*Problem:* Restate all data exactly. No images.

Segment Open

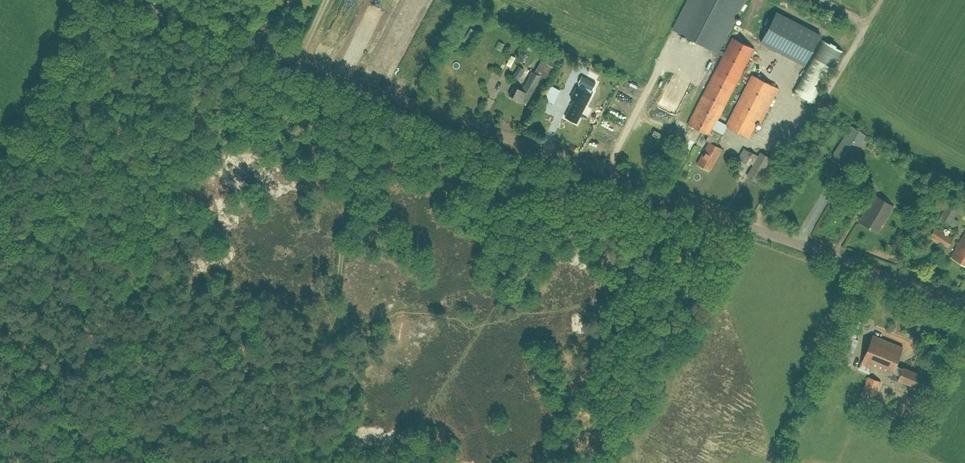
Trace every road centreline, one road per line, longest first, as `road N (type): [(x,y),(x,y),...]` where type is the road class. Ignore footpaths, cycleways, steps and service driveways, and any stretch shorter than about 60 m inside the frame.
road 1 (tertiary): [(964,305),(124,0)]
road 2 (track): [(346,462),(337,333),(352,119),(364,86)]

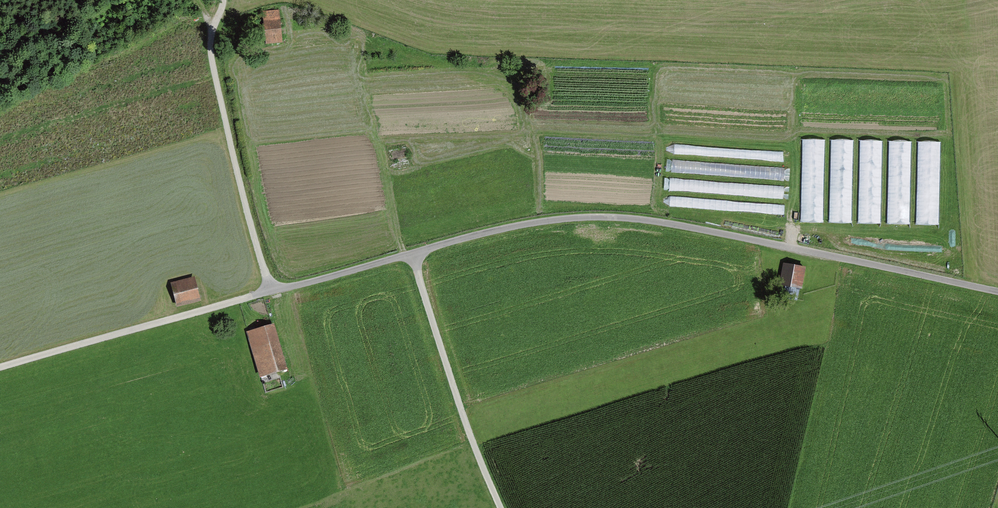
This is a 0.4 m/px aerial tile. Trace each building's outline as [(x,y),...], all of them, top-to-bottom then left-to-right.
[(277,19),(264,20),(267,43),(280,41),(277,19)] [(802,219),(824,219),(825,136),(803,136),(802,219)] [(853,137),(832,136),(830,220),(852,221),(853,137)] [(881,221),(882,137),(860,137),(859,220),(881,221)] [(888,222),(911,222),(912,138),(888,138),(888,222)] [(940,221),(940,138),(918,138),(918,221),(940,221)] [(392,163),(409,159),(405,142),(388,146),(392,163)] [(778,286),(805,291),(808,269),(782,264),(778,286)] [(195,278),(170,284),(177,310),(202,304),(195,278)] [(275,326),(247,334),(260,381),(288,373),(275,326)]
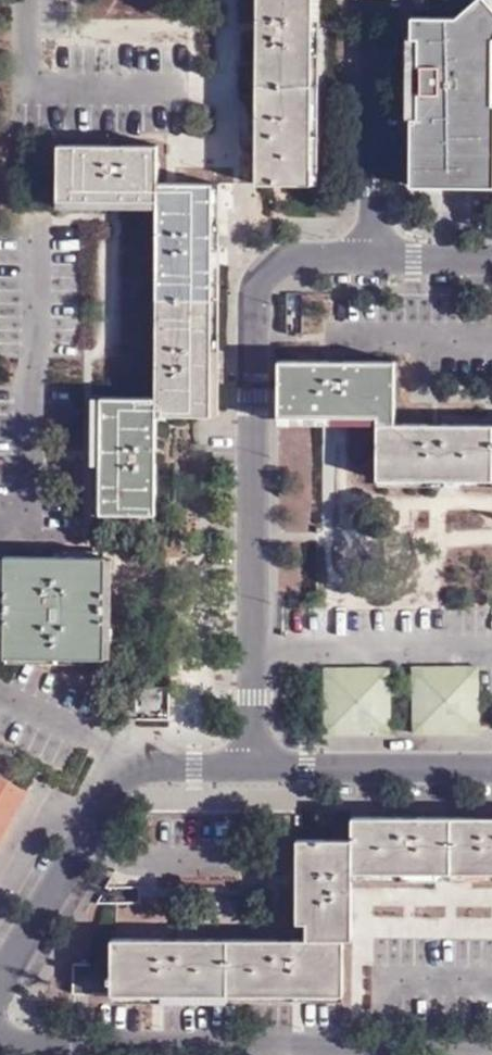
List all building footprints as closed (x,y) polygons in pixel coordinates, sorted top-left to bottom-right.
[(255,79),(316,79),(316,22),(316,0),(255,0),(255,79)] [(417,181),(491,178),(491,0),(482,0),(465,16),(422,17),(420,79),(417,181)] [(316,79),(255,79),(255,182),(316,182),(316,128),(316,79)] [(154,143),(57,142),(56,206),(110,206),(154,207),(154,182),(154,143)] [(211,181),(154,182),(154,207),(155,296),(212,294),(212,239),(211,181)] [(212,294),(155,296),(158,395),(158,415),(215,413),(213,345),(212,294)] [(399,358),(281,359),(281,421),(339,421),(382,420),(399,420),(399,358)] [(93,452),(93,511),(157,512),(158,415),(158,395),(94,395),(93,452)] [(382,420),(381,487),(448,488),(491,489),(491,420),(382,420)] [(104,556),(4,556),(4,654),(104,654),(104,604),(104,556)] [(389,665),(322,666),(323,729),(390,729),(389,665)] [(476,665),(412,665),(412,728),(476,728),(476,665)] [(166,692),(151,697),(157,715),(172,710),(166,692)] [(30,790),(3,774),(0,780),(0,841),(30,790)] [(405,815),(352,816),(352,838),(353,878),(457,877),(458,816),(405,815)] [(457,877),(491,877),(491,816),(458,816),(457,877)] [(352,838),(293,838),(293,879),(293,921),(310,921),(310,936),(347,936),(353,935),(353,878),(352,838)] [(310,936),(228,938),(229,1000),(292,1001),(347,1001),(347,936),(310,936)] [(228,938),(115,939),(115,962),(115,992),(115,1001),(160,1001),(229,1000),(228,938)] [(115,962),(75,962),(75,992),(115,992),(115,962)]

Segment Closed

*Response box:*
Trace every road centreline, one road per line, longest first, as `road N (type): [(x,y),(x,y),...]` where type is the road class. Ignore footpaths, cycleways, steps and service driveways, and any stretch shorter than about 60 m inside the frame.
road 1 (tertiary): [(964,305),(124,0)]
road 2 (track): [(346,462),(337,333),(352,119),(364,86)]

This is a 0.4 m/px aerial tile. Trace each building's outline as [(x,y),...], all of them, top-to-bottom then left-to-right.
[(277,19),(264,20),(267,43),(280,41),(277,19)] [(802,219),(824,219),(825,136),(803,136),(802,219)] [(853,137),(832,136),(830,220),(852,221),(853,137)] [(881,221),(882,137),(860,137),(859,220),(881,221)] [(888,222),(911,222),(912,138),(888,138),(888,222)] [(940,221),(940,138),(918,138),(918,221),(940,221)] [(392,163),(409,159),(405,142),(388,146),(392,163)] [(778,286),(805,291),(808,269),(782,264),(778,286)] [(195,278),(170,284),(177,310),(202,304),(195,278)] [(275,326),(247,334),(260,381),(288,373),(275,326)]
List all building footprints as closed (x,y) polygons in pixel coordinates, sorted top-left to bottom-right.
[(255,79),(316,79),(316,22),(316,0),(255,0),(255,79)] [(417,181),(491,178),(491,0),(482,0),(465,16),(422,17),(420,79),(417,181)] [(316,79),(255,79),(255,182),(316,182),(316,128),(316,79)] [(154,143),(57,142),(56,206),(110,206),(154,207),(154,182),(154,143)] [(211,181),(154,182),(154,207),(155,296),(212,294),(212,239),(211,181)] [(212,294),(155,296),(158,395),(158,415),(215,413),(213,345),(212,294)] [(399,358),(281,359),(281,421),(339,421),(382,420),(399,420),(399,358)] [(93,452),(93,511),(157,512),(158,415),(158,395),(94,395),(93,452)] [(382,420),(381,487),(448,488),(491,489),(491,420),(382,420)] [(104,556),(4,556),(4,654),(104,654),(104,604),(104,556)] [(389,665),(322,666),(323,729),(390,729),(389,665)] [(476,665),(412,665),(412,728),(476,728),(476,665)] [(166,692),(151,697),(157,715),(172,710),(166,692)] [(30,790),(3,774),(0,780),(0,841),(30,790)] [(405,815),(352,816),(352,838),(353,878),(457,877),(458,816),(405,815)] [(457,877),(491,877),(491,816),(458,816),(457,877)] [(352,838),(293,838),(293,879),(293,921),(310,921),(310,936),(347,936),(353,935),(353,878),(352,838)] [(310,936),(228,938),(229,1000),(292,1001),(347,1001),(347,936),(310,936)] [(228,938),(115,939),(115,962),(115,992),(115,1001),(160,1001),(229,1000),(228,938)] [(115,962),(75,962),(75,992),(115,992),(115,962)]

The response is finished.